#### Problem to solve
Transcribe, exactly and in full, every record shown below, while omitting its images.

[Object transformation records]
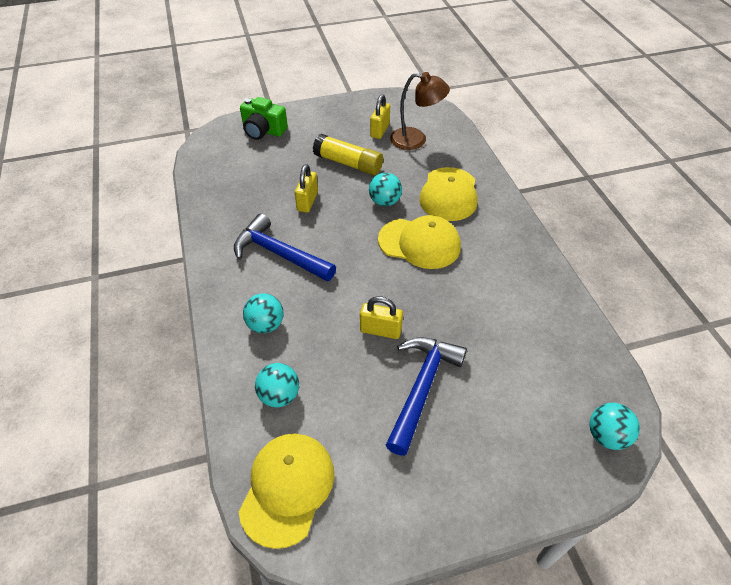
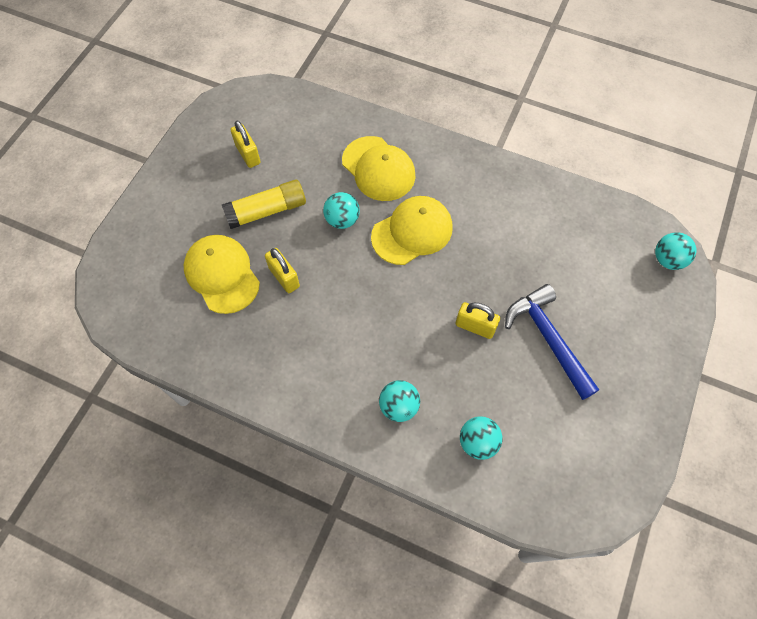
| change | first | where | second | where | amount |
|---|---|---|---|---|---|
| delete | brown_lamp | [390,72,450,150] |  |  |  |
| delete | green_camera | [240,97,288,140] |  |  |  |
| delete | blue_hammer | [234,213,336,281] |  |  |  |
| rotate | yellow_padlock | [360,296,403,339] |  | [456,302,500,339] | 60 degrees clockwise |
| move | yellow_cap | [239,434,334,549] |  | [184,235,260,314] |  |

#### Answer section
| change | first | where | second | where | amount |
|---|---|---|---|---|---|
| delete | brown_lamp | [390,72,450,150] |  |  |  |
| delete | green_camera | [240,97,288,140] |  |  |  |
| delete | blue_hammer | [234,213,336,281] |  |  |  |
| rotate | yellow_padlock | [360,296,403,339] |  | [456,302,500,339] | 60 degrees clockwise |
| move | yellow_cap | [239,434,334,549] |  | [184,235,260,314] |  |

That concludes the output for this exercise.